— YOUR TASK —
In the lines below, count those containing the word "board" and give the number alone.

— DATASET —
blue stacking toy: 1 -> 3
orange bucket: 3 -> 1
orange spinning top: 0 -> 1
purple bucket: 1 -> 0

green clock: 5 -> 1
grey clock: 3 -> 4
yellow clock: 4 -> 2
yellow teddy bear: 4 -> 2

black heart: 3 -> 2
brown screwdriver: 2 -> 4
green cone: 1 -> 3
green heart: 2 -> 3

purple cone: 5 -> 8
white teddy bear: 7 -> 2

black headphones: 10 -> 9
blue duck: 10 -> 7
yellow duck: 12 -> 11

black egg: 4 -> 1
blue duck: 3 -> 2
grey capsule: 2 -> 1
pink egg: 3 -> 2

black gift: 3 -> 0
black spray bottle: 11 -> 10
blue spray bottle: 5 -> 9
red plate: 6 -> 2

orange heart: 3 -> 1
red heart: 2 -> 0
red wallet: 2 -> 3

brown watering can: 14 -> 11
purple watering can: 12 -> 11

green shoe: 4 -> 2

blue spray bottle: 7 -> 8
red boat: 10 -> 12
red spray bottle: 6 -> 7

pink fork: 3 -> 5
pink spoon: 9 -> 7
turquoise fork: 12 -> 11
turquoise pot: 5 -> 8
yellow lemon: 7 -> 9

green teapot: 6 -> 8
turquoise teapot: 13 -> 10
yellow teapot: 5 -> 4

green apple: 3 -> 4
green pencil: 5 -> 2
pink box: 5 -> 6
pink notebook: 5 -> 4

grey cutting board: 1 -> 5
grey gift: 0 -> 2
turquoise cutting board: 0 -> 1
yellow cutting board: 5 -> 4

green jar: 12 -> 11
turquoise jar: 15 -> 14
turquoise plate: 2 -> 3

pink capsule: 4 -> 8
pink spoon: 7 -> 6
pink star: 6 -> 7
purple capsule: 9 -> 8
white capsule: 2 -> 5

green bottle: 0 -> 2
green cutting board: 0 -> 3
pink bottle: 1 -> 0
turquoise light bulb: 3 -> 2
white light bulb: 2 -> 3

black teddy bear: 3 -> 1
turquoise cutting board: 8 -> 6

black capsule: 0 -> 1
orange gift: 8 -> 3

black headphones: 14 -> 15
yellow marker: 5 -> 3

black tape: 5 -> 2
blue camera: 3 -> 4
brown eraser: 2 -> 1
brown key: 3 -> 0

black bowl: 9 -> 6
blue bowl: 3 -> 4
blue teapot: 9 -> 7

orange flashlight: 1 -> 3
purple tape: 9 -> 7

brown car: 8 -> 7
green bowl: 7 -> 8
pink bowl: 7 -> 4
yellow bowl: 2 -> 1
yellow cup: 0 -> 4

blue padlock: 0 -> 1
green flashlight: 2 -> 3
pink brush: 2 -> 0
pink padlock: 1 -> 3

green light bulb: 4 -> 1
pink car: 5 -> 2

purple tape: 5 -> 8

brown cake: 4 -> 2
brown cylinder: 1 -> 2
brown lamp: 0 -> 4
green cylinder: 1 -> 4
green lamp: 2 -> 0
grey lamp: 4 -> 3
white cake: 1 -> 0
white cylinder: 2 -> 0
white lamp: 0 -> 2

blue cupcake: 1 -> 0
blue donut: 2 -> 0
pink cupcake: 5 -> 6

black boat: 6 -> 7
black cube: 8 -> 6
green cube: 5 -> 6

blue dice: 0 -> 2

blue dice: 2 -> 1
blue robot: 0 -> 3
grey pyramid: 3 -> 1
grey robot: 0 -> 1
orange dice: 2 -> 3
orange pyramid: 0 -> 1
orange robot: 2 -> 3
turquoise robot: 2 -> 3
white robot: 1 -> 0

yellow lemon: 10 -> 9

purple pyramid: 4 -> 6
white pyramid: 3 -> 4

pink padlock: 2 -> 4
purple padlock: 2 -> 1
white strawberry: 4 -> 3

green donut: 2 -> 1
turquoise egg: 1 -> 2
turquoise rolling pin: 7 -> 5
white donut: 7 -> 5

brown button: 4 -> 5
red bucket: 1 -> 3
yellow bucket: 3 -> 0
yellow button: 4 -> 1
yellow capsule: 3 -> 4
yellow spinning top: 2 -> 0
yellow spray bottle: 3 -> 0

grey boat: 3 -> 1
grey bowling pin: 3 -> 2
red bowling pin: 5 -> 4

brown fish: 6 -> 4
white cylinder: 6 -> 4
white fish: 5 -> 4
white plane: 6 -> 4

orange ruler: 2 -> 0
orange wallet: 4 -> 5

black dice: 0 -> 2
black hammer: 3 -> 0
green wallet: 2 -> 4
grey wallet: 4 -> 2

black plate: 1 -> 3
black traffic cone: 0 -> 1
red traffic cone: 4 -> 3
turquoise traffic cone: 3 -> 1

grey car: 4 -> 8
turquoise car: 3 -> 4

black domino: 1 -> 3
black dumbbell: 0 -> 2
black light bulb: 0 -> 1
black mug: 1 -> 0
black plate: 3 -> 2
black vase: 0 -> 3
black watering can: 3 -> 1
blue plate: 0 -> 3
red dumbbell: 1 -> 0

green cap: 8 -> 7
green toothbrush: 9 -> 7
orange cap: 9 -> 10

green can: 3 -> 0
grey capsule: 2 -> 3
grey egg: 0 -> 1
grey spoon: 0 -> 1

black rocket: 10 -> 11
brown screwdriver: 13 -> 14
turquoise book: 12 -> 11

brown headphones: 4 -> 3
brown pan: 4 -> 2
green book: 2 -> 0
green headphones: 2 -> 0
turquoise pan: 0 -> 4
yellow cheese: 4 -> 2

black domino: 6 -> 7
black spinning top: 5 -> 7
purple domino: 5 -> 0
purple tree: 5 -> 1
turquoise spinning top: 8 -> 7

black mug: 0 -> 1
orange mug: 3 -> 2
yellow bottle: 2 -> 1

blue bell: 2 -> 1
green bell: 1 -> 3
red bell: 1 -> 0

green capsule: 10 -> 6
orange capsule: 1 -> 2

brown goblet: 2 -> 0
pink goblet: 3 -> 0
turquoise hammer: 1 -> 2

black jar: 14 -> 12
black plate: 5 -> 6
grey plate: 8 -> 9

— ANSWER BELOW —
5